■ YOUR ASSIGNMENT
Transcribe the entries exactly. Omit the pictures.

..............................

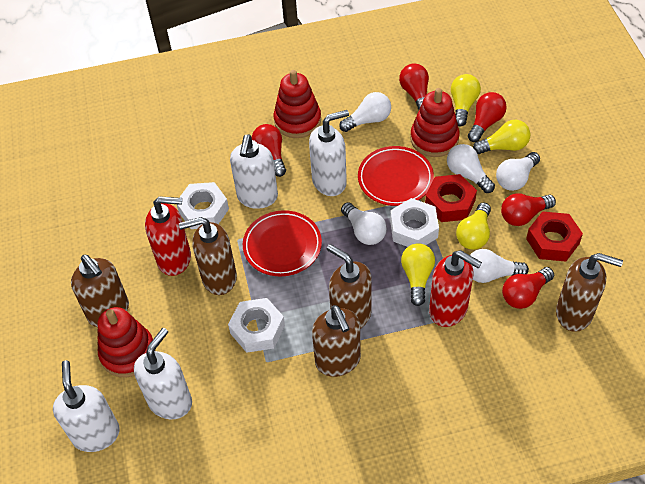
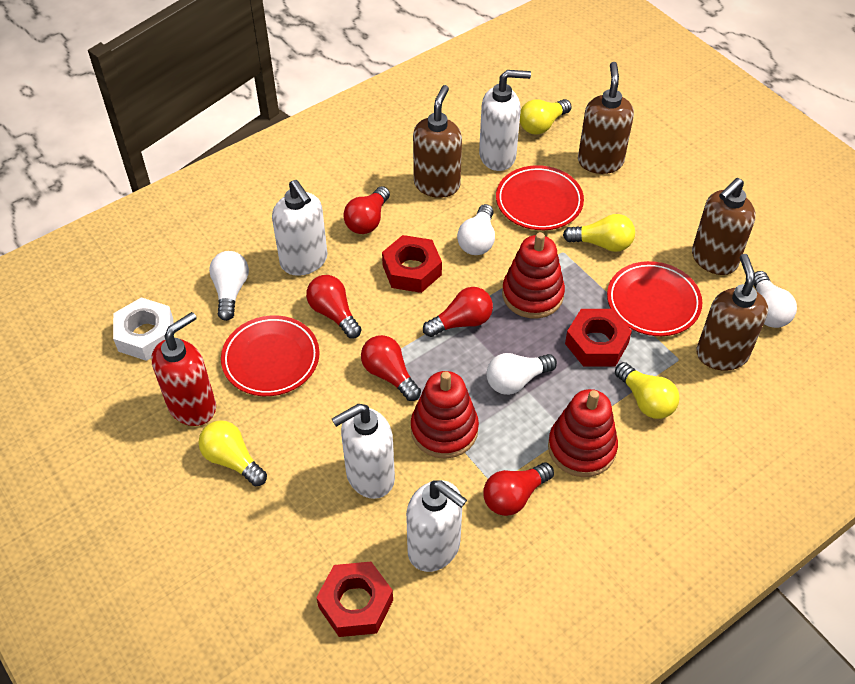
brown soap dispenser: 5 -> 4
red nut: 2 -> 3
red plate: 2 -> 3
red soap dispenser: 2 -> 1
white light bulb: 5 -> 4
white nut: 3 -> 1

..............................

■ OUTPUT OF THE EXERCISE
brown soap dispenser: 5 -> 4
red nut: 2 -> 3
red plate: 2 -> 3
red soap dispenser: 2 -> 1
white light bulb: 5 -> 4
white nut: 3 -> 1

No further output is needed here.